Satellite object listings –
++++++++

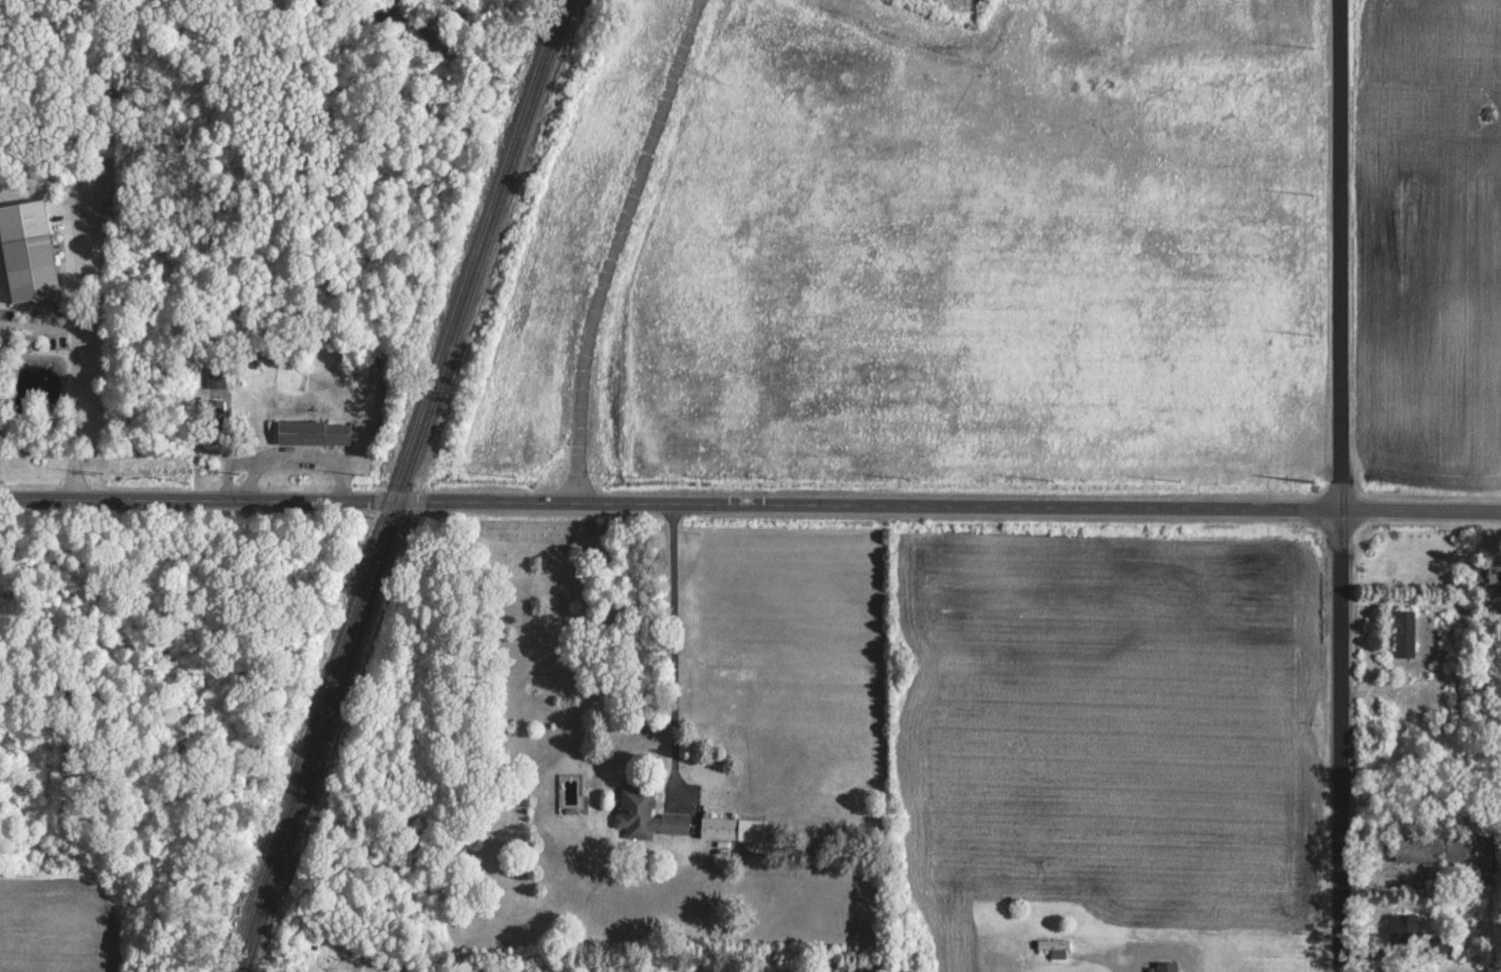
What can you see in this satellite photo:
building: (28, 267)
road: (65, 367)
building: (216, 378)
building: (214, 419)
building: (313, 433)
railway: (400, 485)
road: (1345, 485)
railway: (393, 486)
road: (750, 507)
building: (1489, 577)
building: (1405, 633)
road: (678, 655)
building: (644, 812)
building: (732, 829)
building: (1428, 851)
building: (1404, 926)
building: (1054, 946)
road: (1108, 961)
building: (1166, 966)
building: (850, 971)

++++++++

THE PROBLEM – The records, exactly as written but without images, should be returned.

SOLUTION TO THE PROBLEM –
What can you see in this satellite photo:
building: (28, 267)
road: (65, 367)
building: (216, 378)
building: (214, 419)
building: (313, 433)
railway: (400, 485)
road: (1345, 485)
railway: (393, 486)
road: (750, 507)
building: (1489, 577)
building: (1405, 633)
road: (678, 655)
building: (644, 812)
building: (732, 829)
building: (1428, 851)
building: (1404, 926)
building: (1054, 946)
road: (1108, 961)
building: (1166, 966)
building: (850, 971)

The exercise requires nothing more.